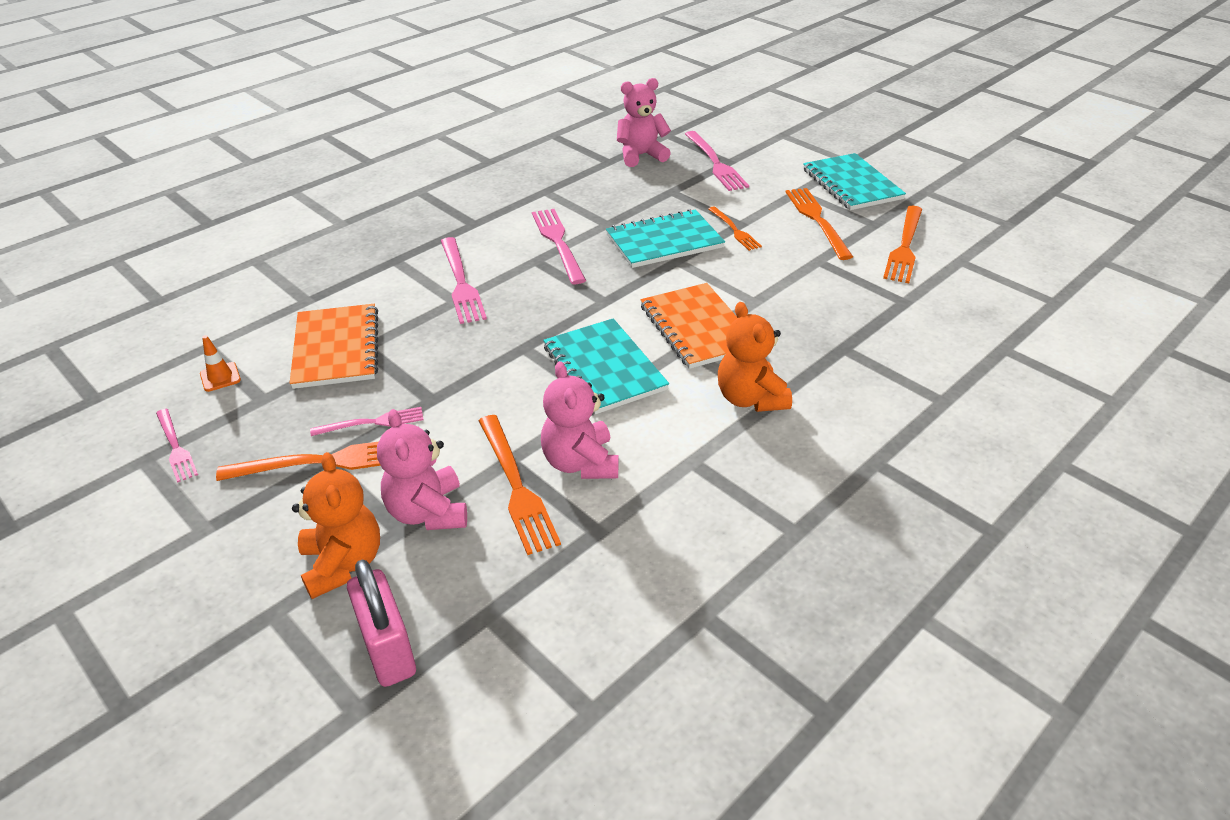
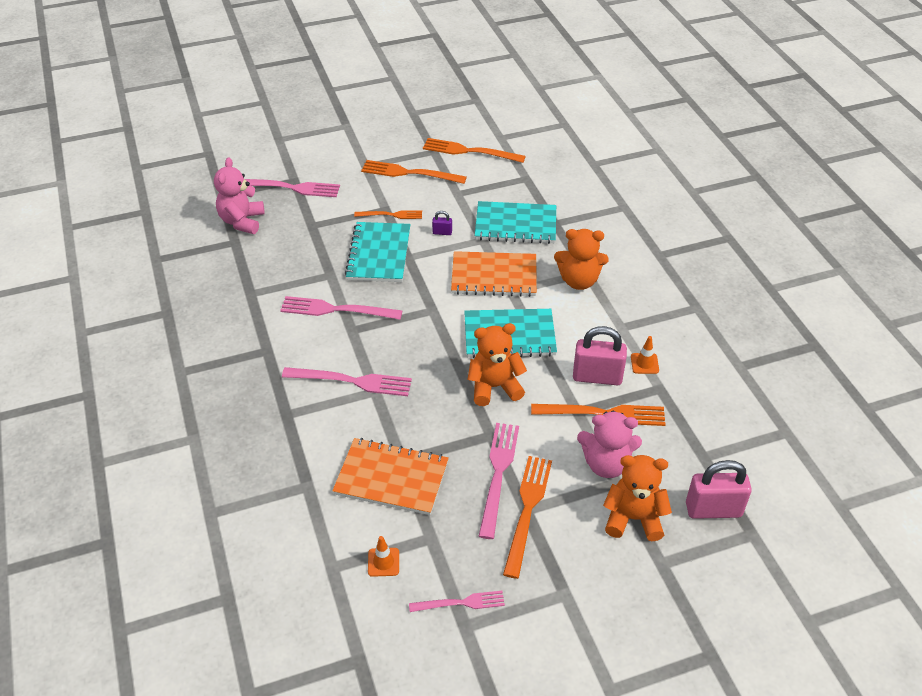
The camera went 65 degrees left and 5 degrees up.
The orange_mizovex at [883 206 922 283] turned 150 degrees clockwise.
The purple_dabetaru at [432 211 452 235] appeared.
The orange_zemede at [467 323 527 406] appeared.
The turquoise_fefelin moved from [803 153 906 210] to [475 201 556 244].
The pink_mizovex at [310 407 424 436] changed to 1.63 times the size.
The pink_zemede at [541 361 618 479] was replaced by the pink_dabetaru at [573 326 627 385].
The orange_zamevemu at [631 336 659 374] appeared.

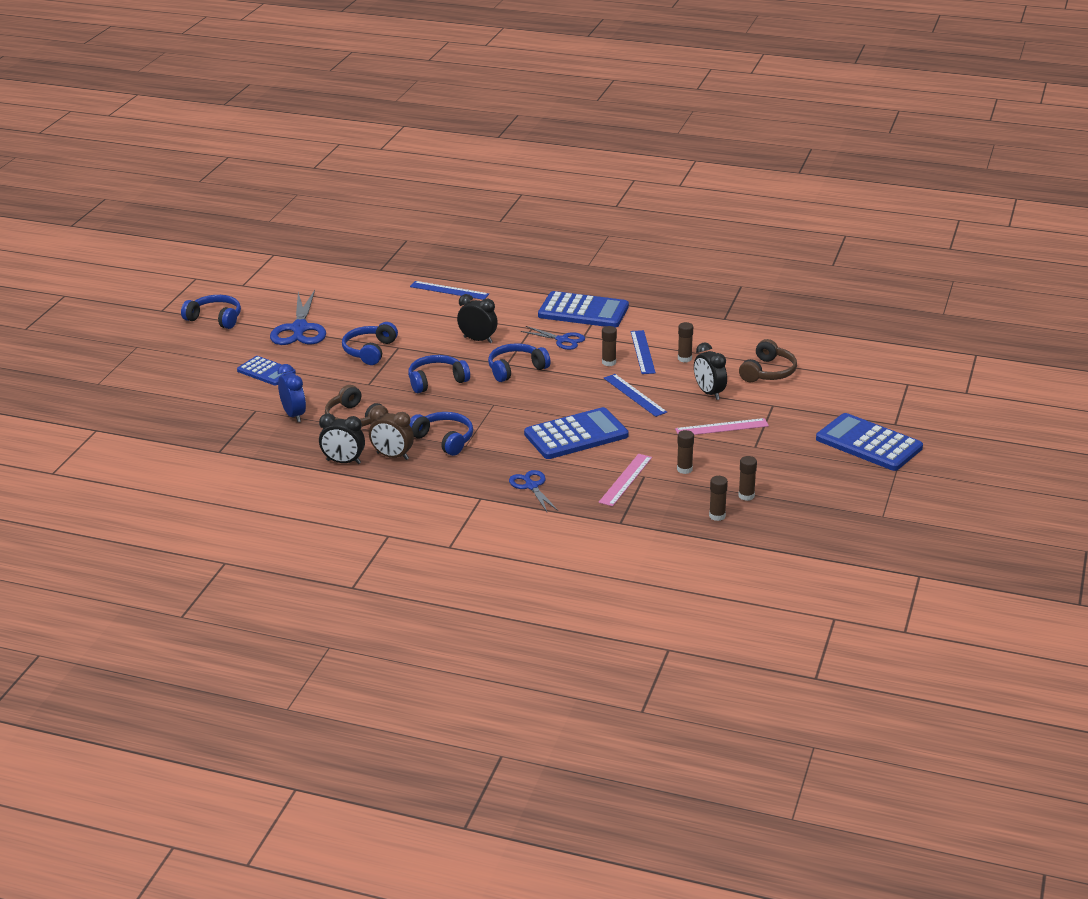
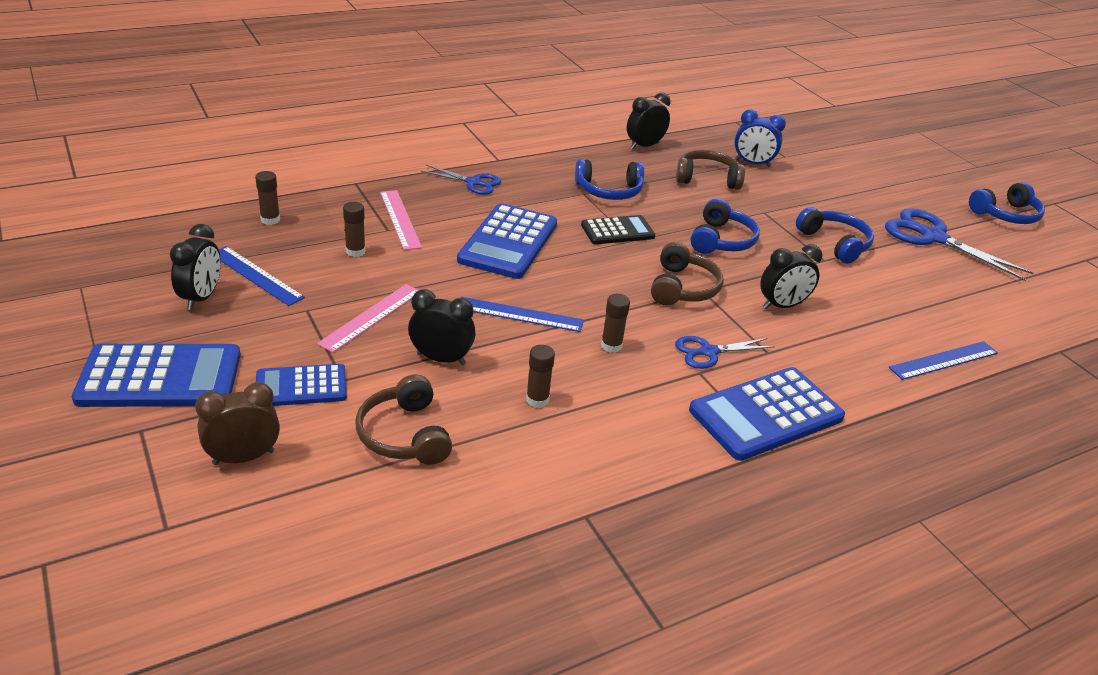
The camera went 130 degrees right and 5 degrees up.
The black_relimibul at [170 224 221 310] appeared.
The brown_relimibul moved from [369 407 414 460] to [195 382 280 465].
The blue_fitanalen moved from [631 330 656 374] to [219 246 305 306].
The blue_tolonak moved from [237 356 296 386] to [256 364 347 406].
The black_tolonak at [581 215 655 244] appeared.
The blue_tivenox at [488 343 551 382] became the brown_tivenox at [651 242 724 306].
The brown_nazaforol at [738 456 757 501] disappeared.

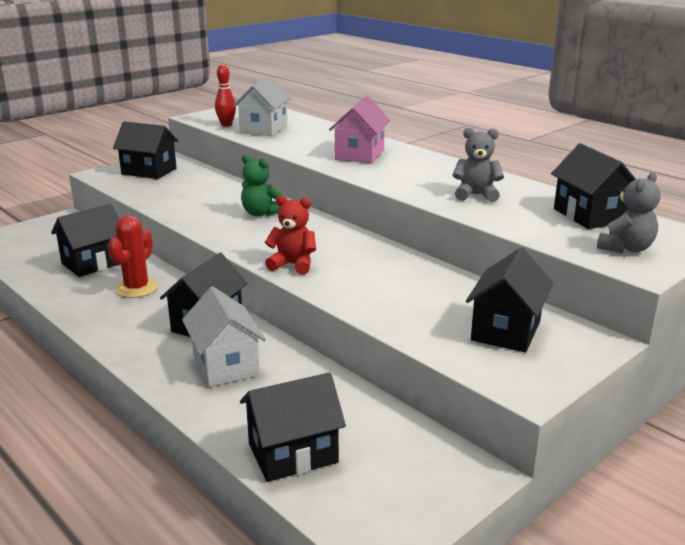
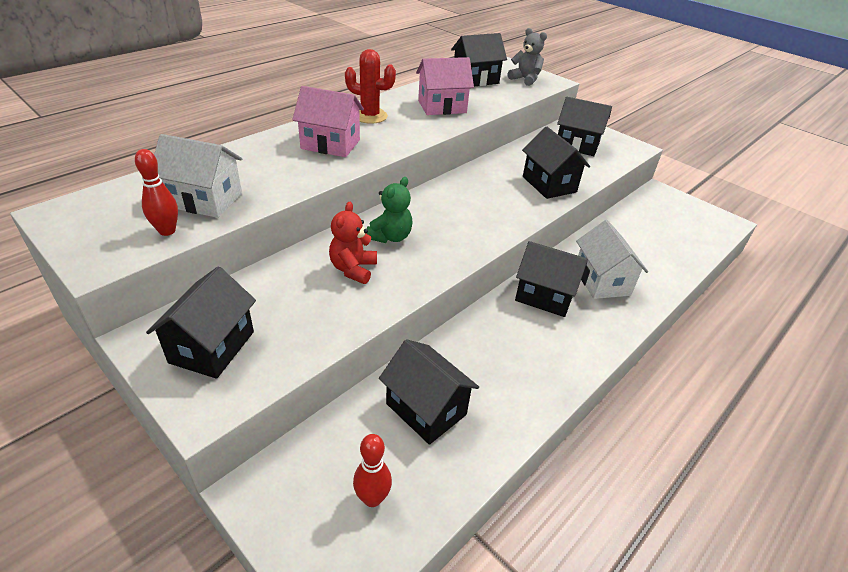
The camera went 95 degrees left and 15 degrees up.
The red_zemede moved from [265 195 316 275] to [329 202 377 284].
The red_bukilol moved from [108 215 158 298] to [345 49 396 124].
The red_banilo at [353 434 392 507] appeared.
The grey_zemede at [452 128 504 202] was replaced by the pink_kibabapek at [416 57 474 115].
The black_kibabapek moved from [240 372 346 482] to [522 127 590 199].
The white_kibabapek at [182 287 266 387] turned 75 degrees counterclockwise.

> What is needed: Give again exactly, and only, the lines above starting at the one with "The orange_mizovex at" and ending at the one with "The pink_zemede at".

> Solution to the problem:
The orange_mizovex at [883 206 922 283] turned 150 degrees clockwise.
The purple_dabetaru at [432 211 452 235] appeared.
The orange_zemede at [467 323 527 406] appeared.
The turquoise_fefelin moved from [803 153 906 210] to [475 201 556 244].
The pink_mizovex at [310 407 424 436] changed to 1.63 times the size.
The pink_zemede at [541 361 618 479] was replaced by the pink_dabetaru at [573 326 627 385].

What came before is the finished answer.